*** Recorded data

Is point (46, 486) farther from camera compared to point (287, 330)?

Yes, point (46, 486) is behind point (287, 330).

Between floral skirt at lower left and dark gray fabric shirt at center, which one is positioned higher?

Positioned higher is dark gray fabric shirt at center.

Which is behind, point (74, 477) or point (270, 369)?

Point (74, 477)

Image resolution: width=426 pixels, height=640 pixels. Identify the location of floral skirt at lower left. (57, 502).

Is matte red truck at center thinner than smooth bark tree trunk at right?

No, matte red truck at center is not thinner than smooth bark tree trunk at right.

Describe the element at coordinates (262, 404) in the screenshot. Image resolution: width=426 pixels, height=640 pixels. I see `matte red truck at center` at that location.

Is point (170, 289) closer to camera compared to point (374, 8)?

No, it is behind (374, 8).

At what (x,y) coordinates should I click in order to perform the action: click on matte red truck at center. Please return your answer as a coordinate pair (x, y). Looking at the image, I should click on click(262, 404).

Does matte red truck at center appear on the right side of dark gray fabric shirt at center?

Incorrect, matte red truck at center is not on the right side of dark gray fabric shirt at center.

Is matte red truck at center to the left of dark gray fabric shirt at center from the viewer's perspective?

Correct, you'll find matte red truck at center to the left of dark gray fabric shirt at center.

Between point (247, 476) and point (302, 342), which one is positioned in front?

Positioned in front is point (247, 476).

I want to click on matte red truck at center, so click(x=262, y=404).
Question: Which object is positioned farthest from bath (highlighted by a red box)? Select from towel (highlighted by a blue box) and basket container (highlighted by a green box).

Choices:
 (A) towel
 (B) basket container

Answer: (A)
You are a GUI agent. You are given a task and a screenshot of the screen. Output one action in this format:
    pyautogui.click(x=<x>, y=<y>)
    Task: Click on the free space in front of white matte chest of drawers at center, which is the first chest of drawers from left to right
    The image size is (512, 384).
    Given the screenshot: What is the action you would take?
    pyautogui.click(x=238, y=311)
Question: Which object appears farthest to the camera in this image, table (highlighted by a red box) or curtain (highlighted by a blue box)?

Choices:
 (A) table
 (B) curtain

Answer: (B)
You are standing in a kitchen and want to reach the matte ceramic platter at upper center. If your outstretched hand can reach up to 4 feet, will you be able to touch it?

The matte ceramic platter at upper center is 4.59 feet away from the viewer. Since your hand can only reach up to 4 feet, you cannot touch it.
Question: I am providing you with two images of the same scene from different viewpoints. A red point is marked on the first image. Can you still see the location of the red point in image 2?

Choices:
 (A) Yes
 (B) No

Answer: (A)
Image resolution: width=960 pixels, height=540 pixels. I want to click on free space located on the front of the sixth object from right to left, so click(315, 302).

******

● Work instruction
Please convert the entries into a JSON list of strings, one string per line with blank lines omitted, starting at the first line and ending with the line that contains "At what (x,y)".

● Task answer
[
  "Is point (46, 486) farther from camera compared to point (287, 330)?",
  "Yes, point (46, 486) is behind point (287, 330).",
  "Between floral skirt at lower left and dark gray fabric shirt at center, which one is positioned higher?",
  "Positioned higher is dark gray fabric shirt at center.",
  "Which is behind, point (74, 477) or point (270, 369)?",
  "Point (74, 477)",
  "Image resolution: width=426 pixels, height=640 pixels. Identify the location of floral skirt at lower left. (57, 502).",
  "Is matte red truck at center thinner than smooth bark tree trunk at right?",
  "No, matte red truck at center is not thinner than smooth bark tree trunk at right.",
  "Describe the element at coordinates (262, 404) in the screenshot. Image resolution: width=426 pixels, height=640 pixels. I see `matte red truck at center` at that location.",
  "Is point (170, 289) closer to camera compared to point (374, 8)?",
  "No, it is behind (374, 8).",
  "At what (x,y) coordinates should I click in order to perform the action: click on matte red truck at center. Please return your answer as a coordinate pair (x, y). Looking at the image, I should click on click(262, 404)."
]